▸ EXERCISE BRIEF: Search the records below for the string "pear" and report only the number of lines that contain it.

********************

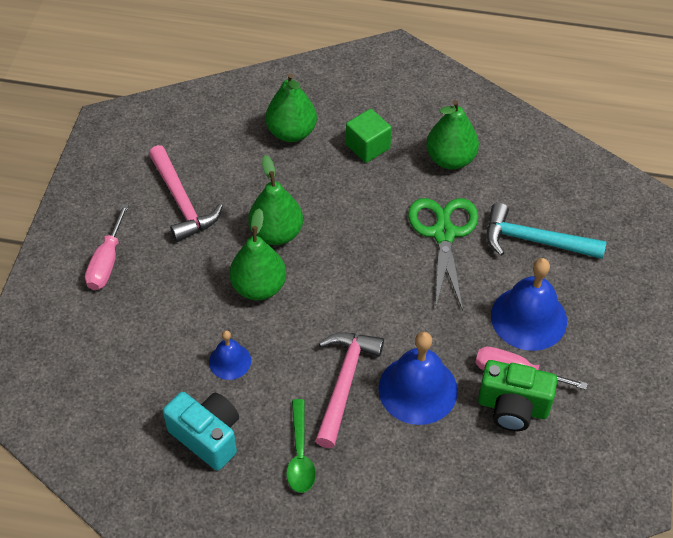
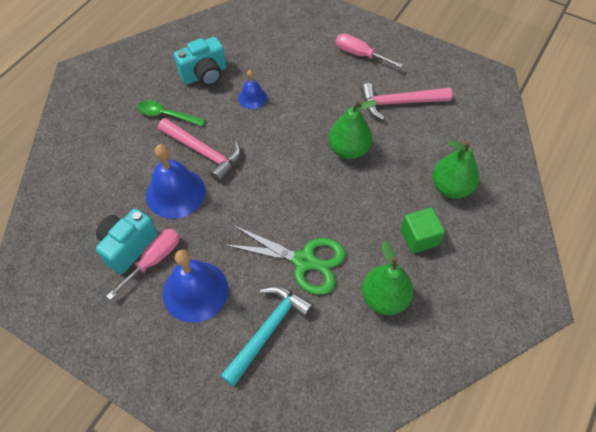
camera: 110 degrees right, 5 degrees up
green pear [230,208,286,300] -> none
green camera [478,360,557,431] -> turquoise camera [96,208,158,274]

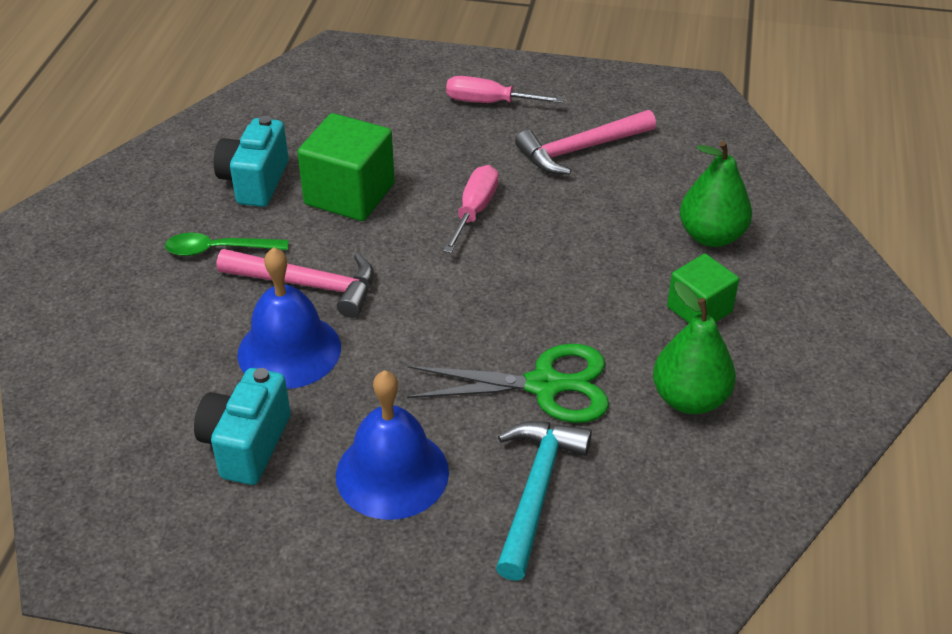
camera: 20 degrees left, 15 degrees down
pink screwdriver [106,229,179,300] -> pink screwdriver moved to [443,165,499,253]
turquoise camera [174,37,226,86] -> turquoise camera turned 150 degrees clockwise [214,116,288,207]
blue bell [238,70,267,109] -> green cube [297,113,395,221]
green pear [328,100,378,159] -> none

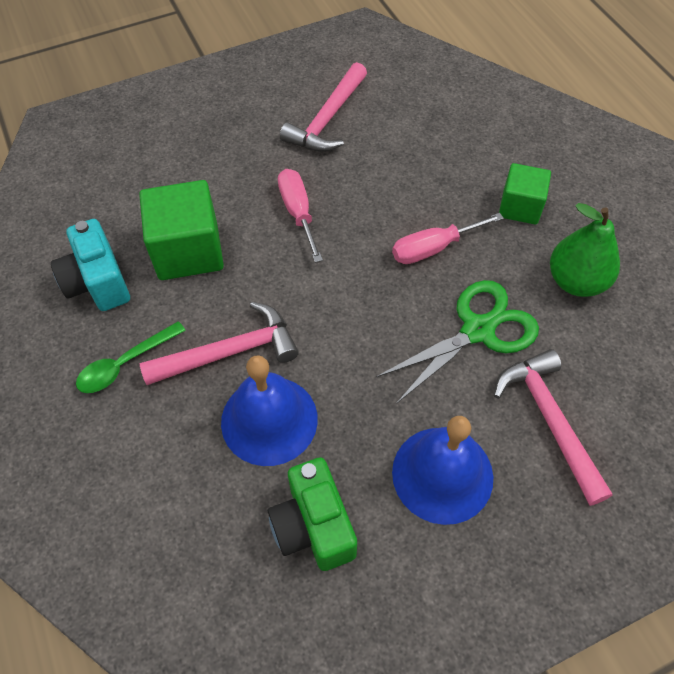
camera: 35 degrees left, 15 degrees up
turquoise camera [194,368,291,485] -> green camera [268,457,357,571]
pink screwdriver [446,76,564,103] -> pink screwdriver moved to [392,213,504,264]
turquoise hammer [496,421,592,581] -> pink hammer [494,349,613,506]
green pear [680,141,752,247] -> none

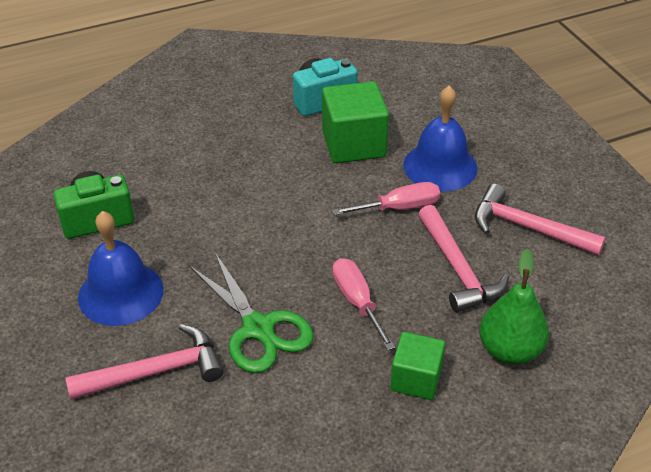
camera: 90 degrees right, 15 degrees down
green spoon [76,321,186,393] -> none
pink hammer [140,302,299,385] -> pink hammer moved to [418,205,509,313]
blue bell [221,355,318,466] -> blue bell moved to [403,85,478,191]
green pear [550,203,620,297] -> green pear moved to [479,249,549,365]

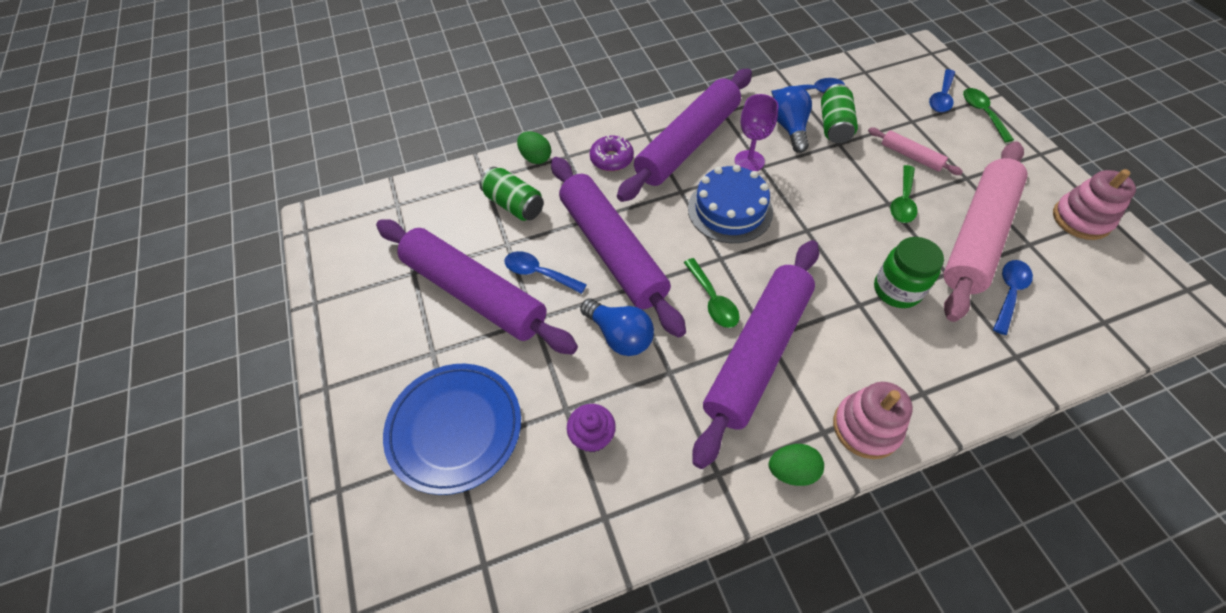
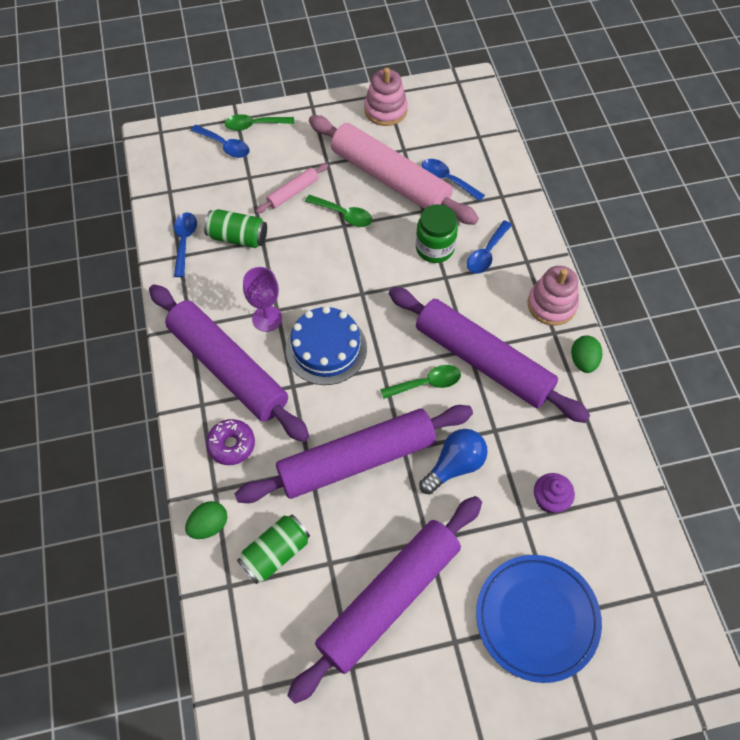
camera: 85 degrees left, 5 degrees up
blue spoon [504,251,587,294] -> blue spoon moved to [467,220,512,274]
blue light bulb [774,86,812,153] -> none

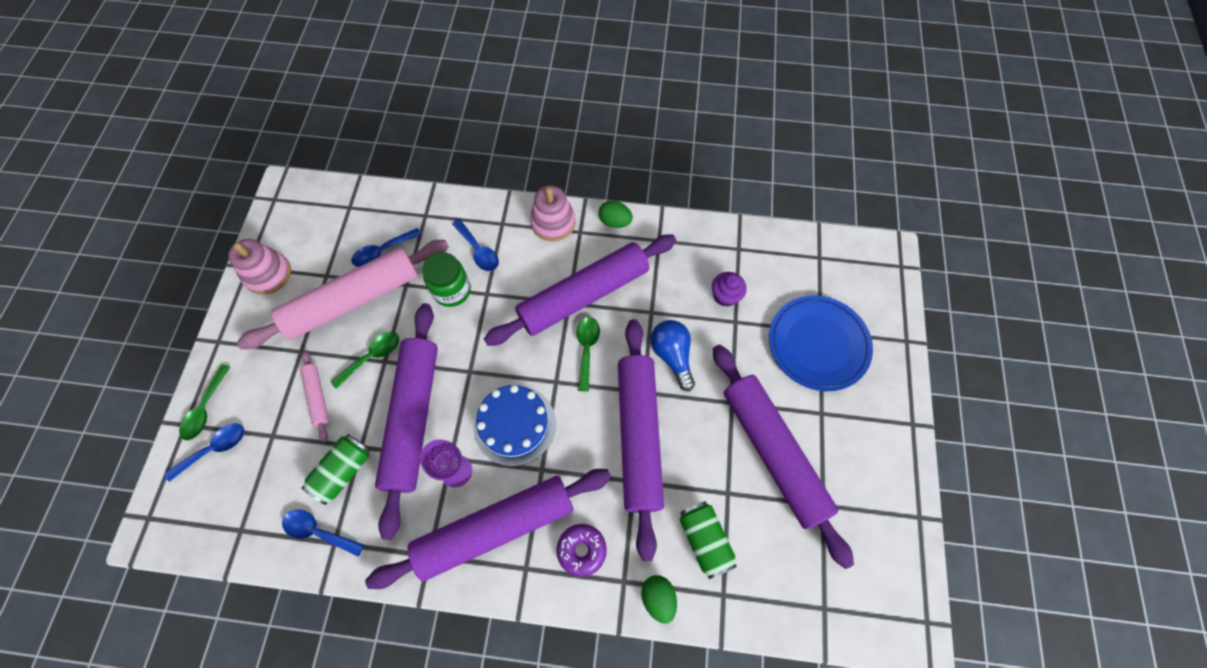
camera: 70 degrees left, 5 degrees up
none -> purple rolling pin [375,303,438,540]

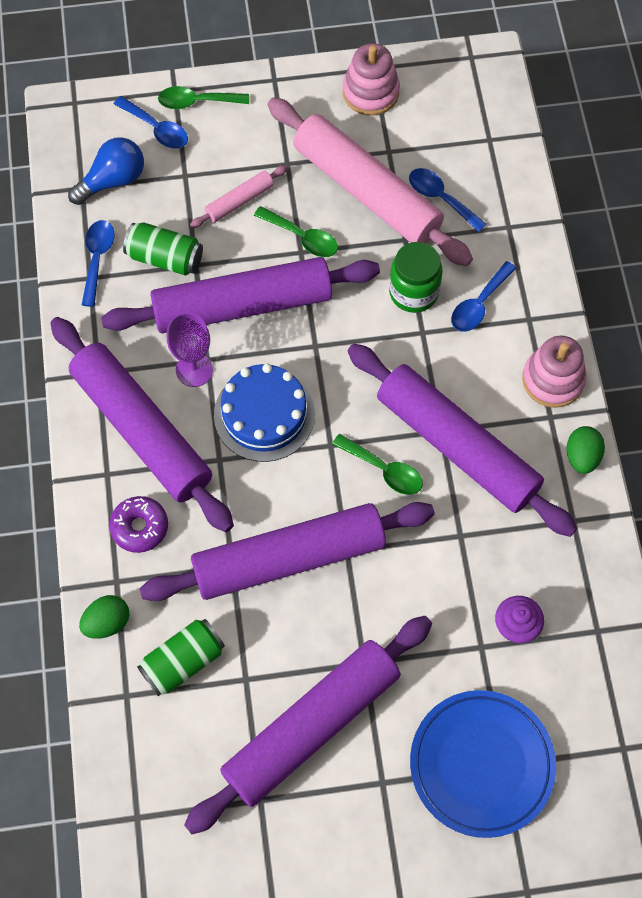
camera: 75 degrees right, 0 degrees up
green spoon [577,317,600,392] -> green spoon turned 45 degrees clockwise [332,434,423,495]
blue light bulb [650,320,695,391] -> blue light bulb moved to [68,137,144,205]

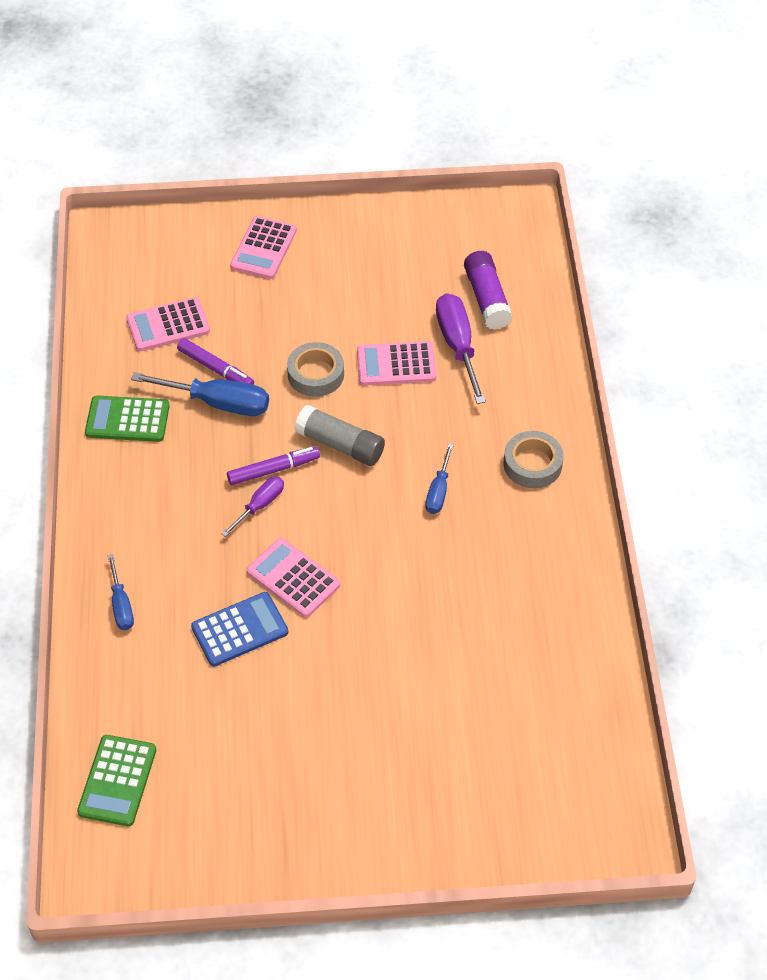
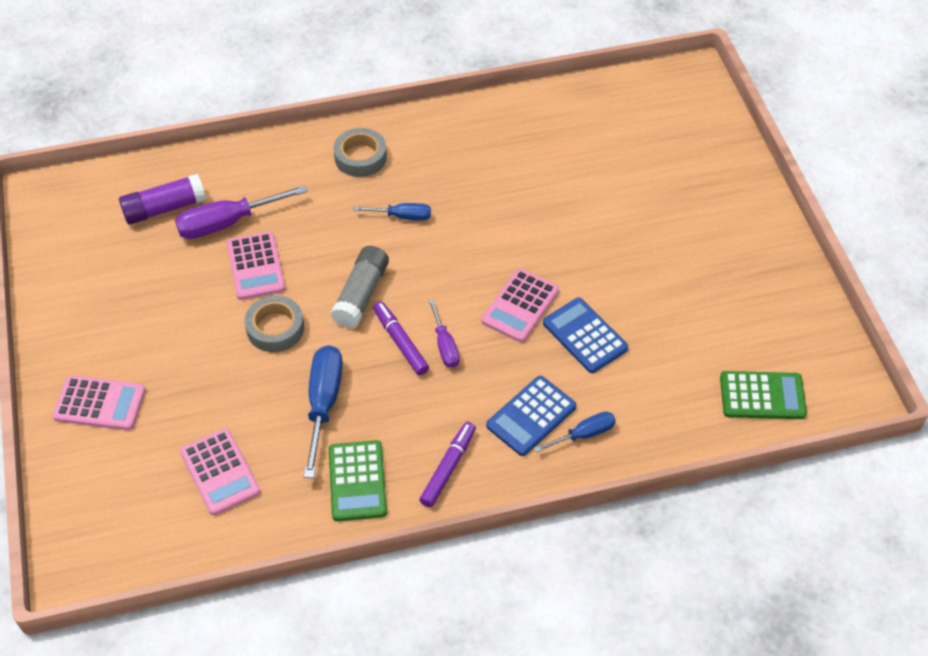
camera: 100 degrees left, 0 degrees up
purple marker [177,338,254,385] -> purple marker moved to [419,422,476,508]
purple screwdriver [222,476,284,537] -> purple screwdriver turned 135 degrees counterclockwise [428,299,460,368]
none -> blue calculator [486,376,576,456]

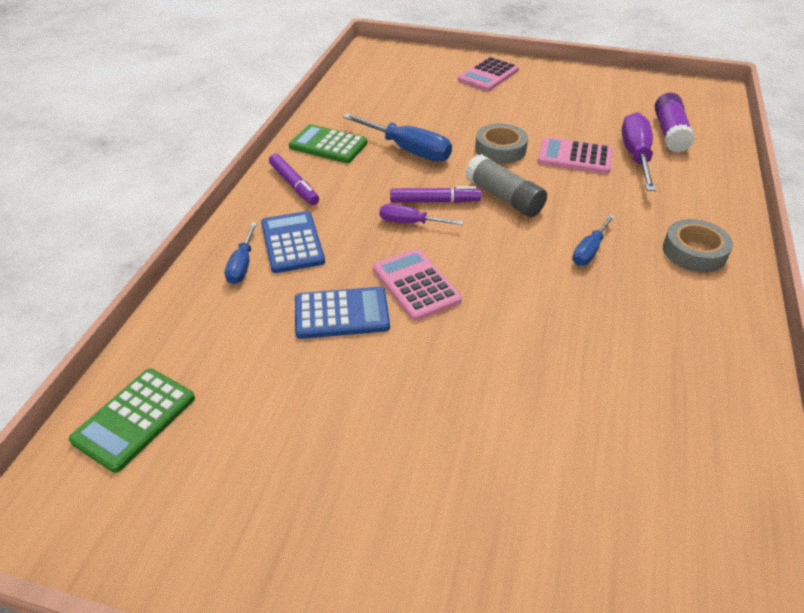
camera: 120 degrees right, 10 degrees down
pink calculator [180,428,260,515] -> none

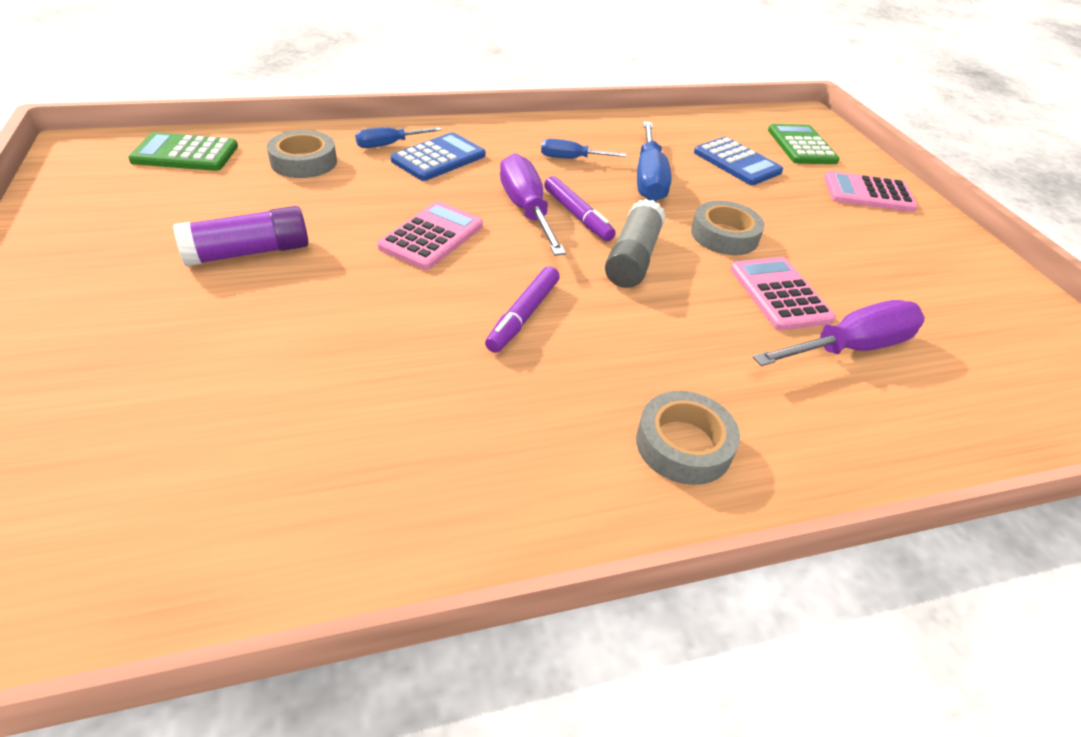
camera: 55 degrees right, 0 degrees up
purple marker [269,154,319,205] -> purple marker moved to [485,266,560,353]
green calculator [289,124,368,163] -> green calculator moved to [768,124,840,164]
blue calculator [295,287,390,339] -> blue calculator moved to [694,137,783,185]
purple screwdriver [380,204,464,225] -> purple screwdriver [500,153,566,256], size x1.72
blue screwdriver [572,215,615,266] -> blue screwdriver moved to [541,139,627,158]
purple glue stick [655,93,695,153] -> purple glue stick moved to [173,206,309,266]
none -> grey tape [267,130,337,178]

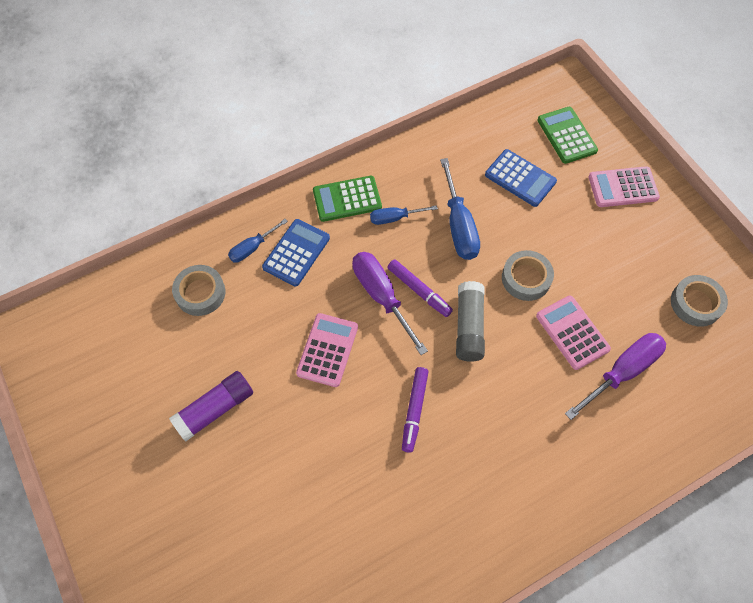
camera: 10 degrees left, 20 degrees up
green calculator [128,132,238,171] -> green calculator moved to [313,176,382,222]
grey tape [636,391,740,485] -> grey tape moved to [671,275,728,327]

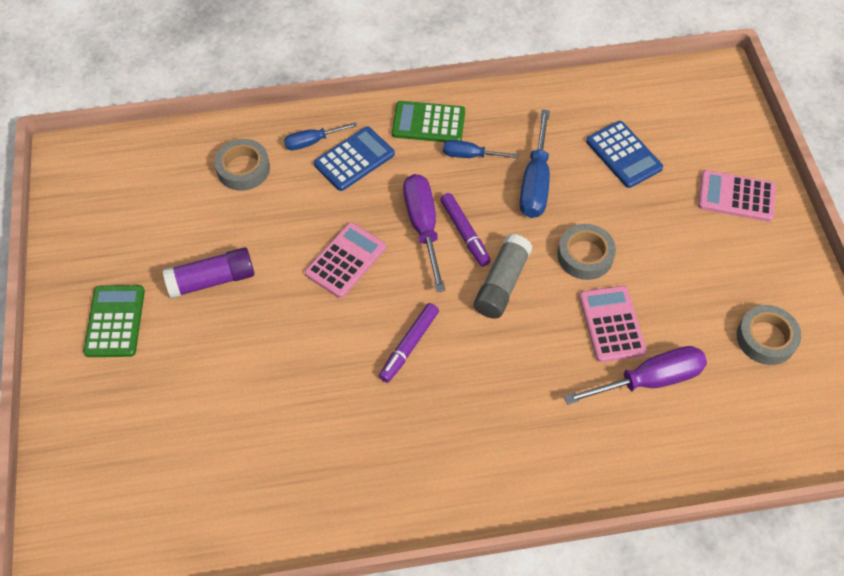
camera: 20 degrees right, 5 degrees down
green calculator [537,107,598,164] -> green calculator moved to [83,285,145,357]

********************

▸ RESPONSE: 4